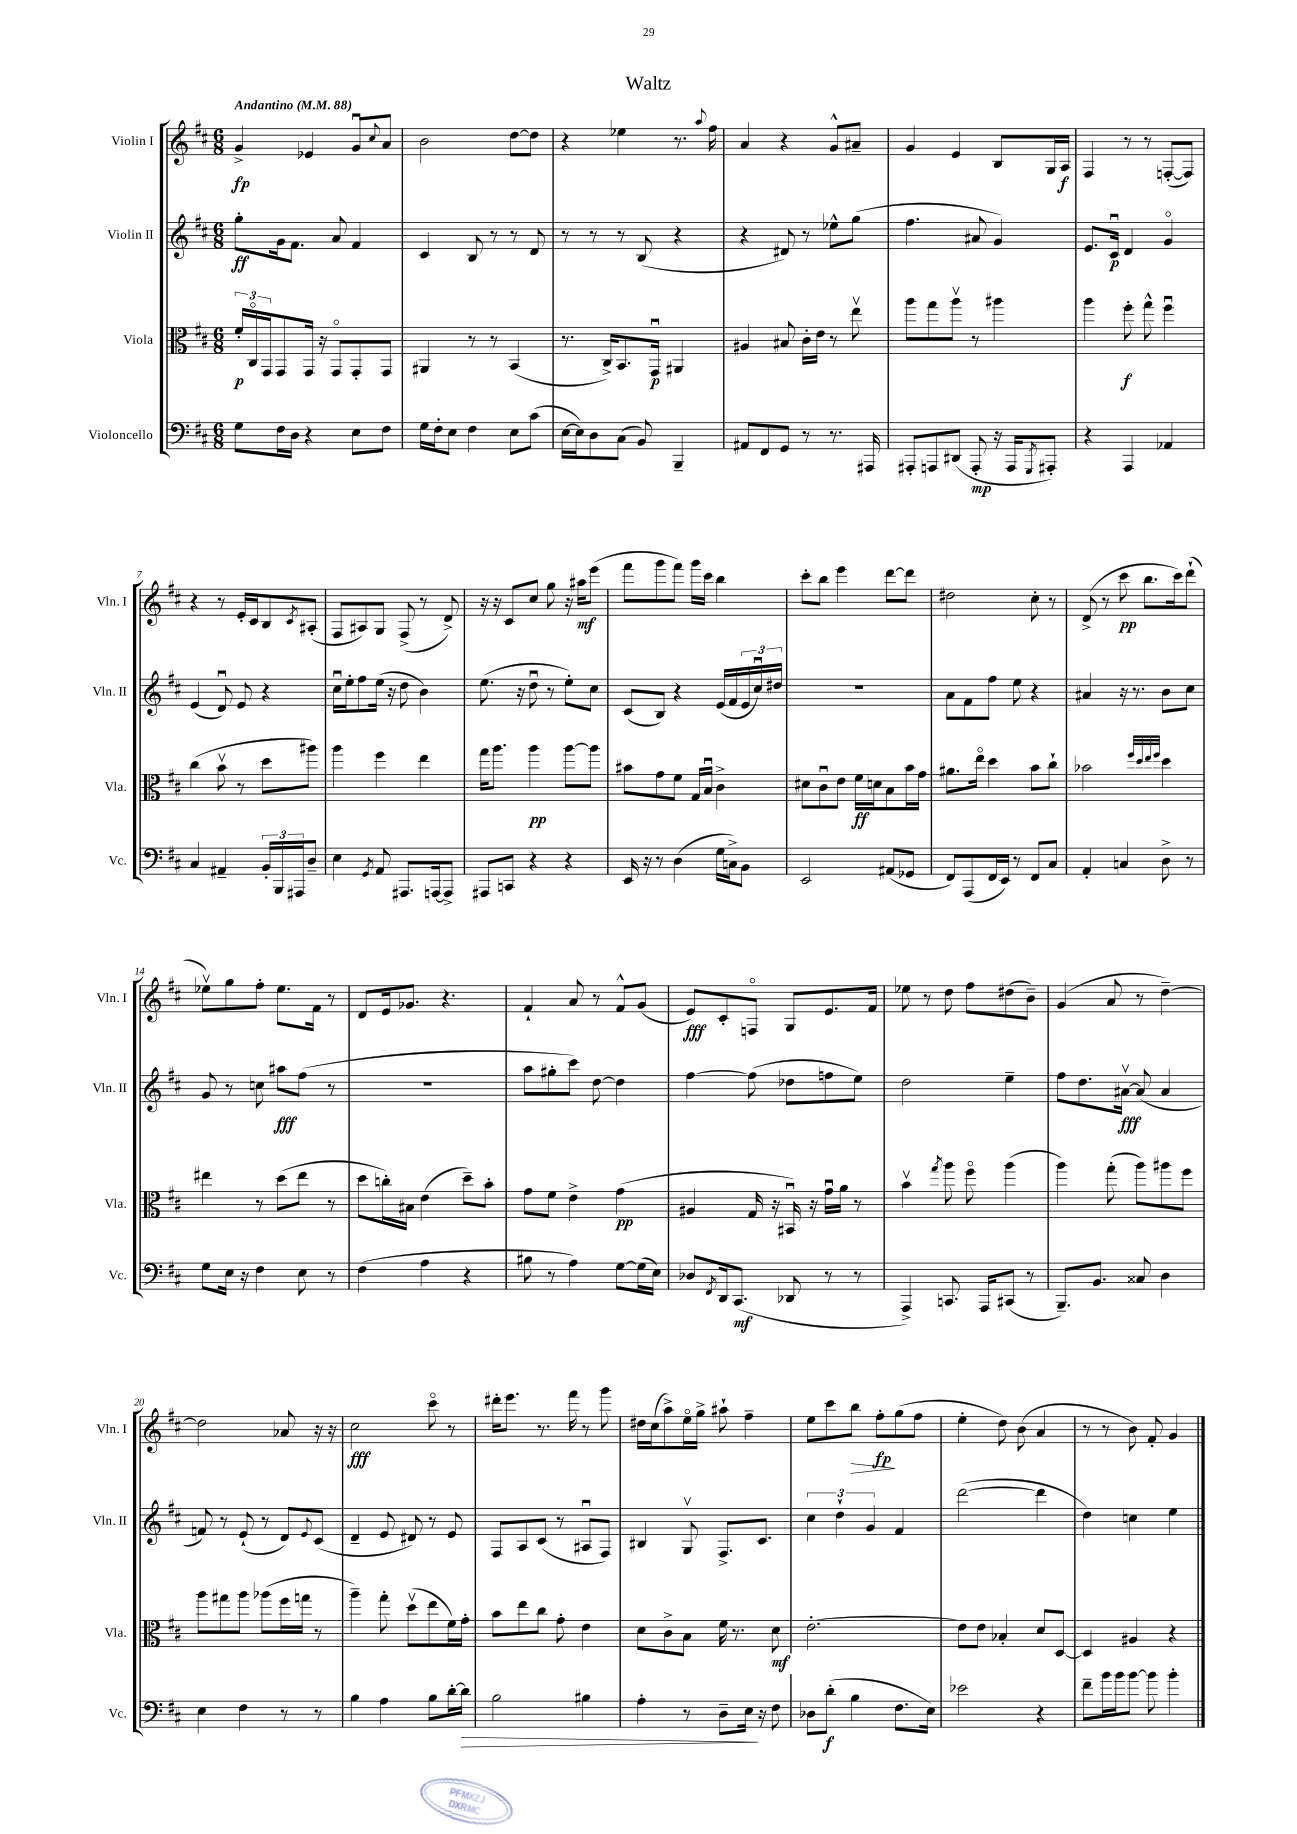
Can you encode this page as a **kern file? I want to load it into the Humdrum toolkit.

**kern	**kern	**kern	**kern
*staff4	*staff3	*staff2	*staff1
*clefF4	*clefC3	*clefG2	*clefG2
*k[f#c#]	*k[f#c#]	*k[f#c#]	*k[f#c#]
*M6/8	*M6/8	*M6/8	*M6/8
*MM88	*MM88	*MM88	*MM88
8G	24f#'	8gg'	4g^
.	24C#o	.	.
.	24GG	.	.
16F#	8GG	16g	.
16D	.	8.f#	.
4r	16GG	.	4e-
.	16r	.	.
.	8GGo	8a	.
8E	8GG'	4f#	8gu
.	.	.	8qqcc#
8F#	8GG	.	8a
=	=	=	=
16G	4AA#	4c#	2b
16F#'	.	.	.
8E	.	.	.
4F#	8r	8B	.
.	8r	8r	.
8E	(4BB	8r	[8dd
(8c#	.	8d	8dd]
=	=	=	=
[16E	8.r	8r	4r
16E])	.	.	.
8D	.	8r	.
.	16C#^)	.	.
(8C#	8.BB	8r	4ee-
8BB)	.	(8B	.
.	16GGu	.	.
4BBB~	4AA#	4r	8.r
.	.	.	8qqaa
.	.	.	16ff#
=	=	=	=
8AA#	4A#	4r	4a
8FF#	.	.	.
8GG	8B#	8d#)	4r
8r	16c#'	8r	.
.	16e	.	.
8.r	8r	8ee-^^	8g^^
.	8eev	(8gg	8a#~
16AAA#	.	.	.
=	=	=	=
8AAA#'	8aa	4.ff#	4g
8AAA	8gg	.	.
(8DD#	8aav	.	4e
8AAA'	8r	8a#	.
16r	4aa#	4g)	8B
16AAA	.	.	.
8qGGG	.	.	.
8AAA#')	.	.	16G
.	.	.	16A
=	=	=	=
4r	4aa	8.e	4F#
.	.	16c#u	.
4AAA	8ff#'	4d	8r
.	8gg^^	.	8r
4AA-	4ff#u	4go	([8F'
.	.	.	8F])
=	=	=	=
4C#	(4cc#	(4e	4r
4AA#~	8bv	8du)	8r
.	8r	8e	16e'
.	.	.	16c#
24BB'	8dd	4r	8B
24BBB	.	.	.
24AAA#	.	.	.
.	.	.	8qc#
8D~	8aa#)	.	(8A#'
=	=	=	=
4E	4aa	16cc#u	8F#
.	.	16ee'	.
.	.	8ff#	8A#)
8qGG	.	.	.
8AA	4ff#	(16ee	8G
.	.	16r	.
8.AAA#	.	8dd	(8F#^
.	4ee	4b)	8r
[16AAA	.	.	.
8AAA^]	.	.	8d^)
=	=	=	=
8AAA#	16gg	(8.ee	16r
.	8.aa	.	16r
8CC	.	.	8c#
.	.	16r	.
4r	4aa	8ddu	8cc#
.	.	8r	8gg
4r	[8aa	8ee')	16r
.	.	.	16aa#
.	8aa]	8cc#	(8eee
=	=	=	=
16EE	8b#	(8c#	8fff#
16r	.	.	.
8r	8g	8B)	8ggg
(4D	8f#	4r	8fff#)
.	16G	.	16ggg
.	16Bu	.	16ccc#
16G	4c#^	(16e	4bb
16C^)	.	16f#	.
8BB	.	24e	.
.	.	24cc#u)	.
.	.	24dd#	.
=	=	=	=
2EE	8d#	2.r	8ccc#'
.	8c#u	.	8bb
.	8e	.	4eee
.	16f#	.	.
.	16d	.	.
(8AA#	8B	.	[8ddd
8GG-	16b	.	8ddd]
.	16g	.	.
=	=	=	=
8FF#)	8.a#	8a	2dd#
(8AAA	.	8f#	.
.	16eeo	.	.
16FF#	4dd	8ff#	.
16EE)	.	.	.
8r	.	8ee	.
8FF#	8b	4r	8cc#'
8C#	8cc#`	.	8r
=	=	=	=
4AA'	2b-	4a#	(8d^
.	.	.	8r
4C	.	16r	8ccc#
.	.	8.r	.
.	.	.	8.bb
.	32qqff#	.	.
.	32qqdd	.	.
.	32qqee	.	.
.	32qqff#	.	.
8D^	4dd	8b	.
.	.	.	16ccc#)
8r	.	8cc#	(8ddd`
=	=	=	=
8G	4ee#	8g	8ee-v)
16E	.	8r	8gg
16r	.	.	.
4F#	8r	8cc	8ff#'
.	(8dd	8aa#	8.ee-
8E	8ee#	(8ff#	.
.	.	.	16f#
8r	8r	8r	8r
=	=	=	=
(4F#	8dd	2.r	8d
.	16cc')	.	16e
.	16B#	.	8.g-
4A	(4e	.	.
.	.	.	4.r
4r	8dd~)	.	.
.	8b'	.	.
=	=	=	=
8B#	8g	8aa	4f#`
8r	8f#	8gg#'	.
4A)	4e^	8ccc#)	8a
.	.	[8dd	8r
[8G	(4g	4dd]	8f#^^
(16G]	.	.	(8g
16E)	.	.	.
=	=	=	=
8D-	4A#	[4ff#	8e)
8qFF#	.	.	.
16DD	.	.	8c#'
(8.CC#	.	.	.
.	16G	(8ff#]	8Fo
.	16r	.	.
8DD-	16BB#u)	8dd-	8G
.	16r	.	.
8r	16gu	8ff	8.e
.	16a	.	.
8r	8r	8ee)	.
.	.	.	16f#
=	=	=	=
4AAA^)	4bv	2dd	8ee-
.	.	.	8r
.	8qgg	.	.
8.CC	8aa	.	8dd
.	8ff#o	.	8ff#
16AAA	.	.	.
(8CC#	(4aa	4ee~	(8dd#
8r	.	.	8b~)
=	=	=	=
8.BBB~)	4aa)	8ff#	(4g
.	.	8.dd	.
8.BB	.	.	.
.	(8gg'	.	8a
.	.	[16a#v	.
8C##	8aa)	(8a#]	8r
4D	8aa#	4a#	[4dd~)
.	8ff#	.	.
=	=	=	=
4E	8aa	8f)	2dd]
.	8gg#	8r	.
4F#	8aa	(8e`	.
.	(8aa-	8r	.
8r	16ff#	8d)	8a-
.	16gg	.	.
.	.	8qqe	.
8r	8r	(8c#	16r
.	.	.	16r
=	=	=	=
4B	4aa~)	4d~	2cc#
4A	8gg'	8e	.
.	(8ddv	8d#)	.
8B	8ee	8r	8ccc#o
[16d'	16f#)	8e	8r
16d]	16g'	.	.
=	=	=	=
2B	8b	8F#	16ddd#'
.	.	.	8.eee
.	8ee	8A	.
.	8cc#	(8c#	8.r
.	8g'	8r	.
.	.	.	16fff#
4B#	4e	8A#u	8r
.	.	8F#)	8ggg
=	=	=	=
4A'	8d	4B#	16dd#
.	.	.	(16cc#
.	8c#^	.	8aa^)
8r	8B	8Gv	16eeo
.	.	.	16gg^
8D~	16f#	8.F#^	8aa#`
.	8.r	.	.
16E	.	.	4ff#~
16r	.	8.c#	.
8F#	8d	.	.
=	=	=	=
8D-	[2.e'	6cc#	8ee
(8d'	.	.	8ccc#
.	.	6dd`	.
4B	.	.	8bb
.	.	6g	.
.	.	.	8ff#'
8.F#	.	4f#	(8gg
.	.	.	8ff#
16E)	.	.	.
=	=	=	=
2e-	8e]	([2ddd	4ee'
.	8e	.	.
.	4B-'	.	8dd)
.	.	.	(8b
4r	8d	4ddd]	4a
.	[8D	.	.
=	=	=	=
8f#~	4D]	4dd)	8r
16b	.	.	8r
16b	.	.	.
[8b	4A#	4cc	8b)
8b]	.	.	8f#'
4b'	4r	4ee	4g
==	==	==	==
*-	*-	*-	*-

········

▸ **Task to carry out**
Report each line above that contains the string "kern".

▸ **Answer to the problem**
Can you encode this page as a **kern file? I want to load it into the Humdrum toolkit.
**kern	**kern	**kern	**kern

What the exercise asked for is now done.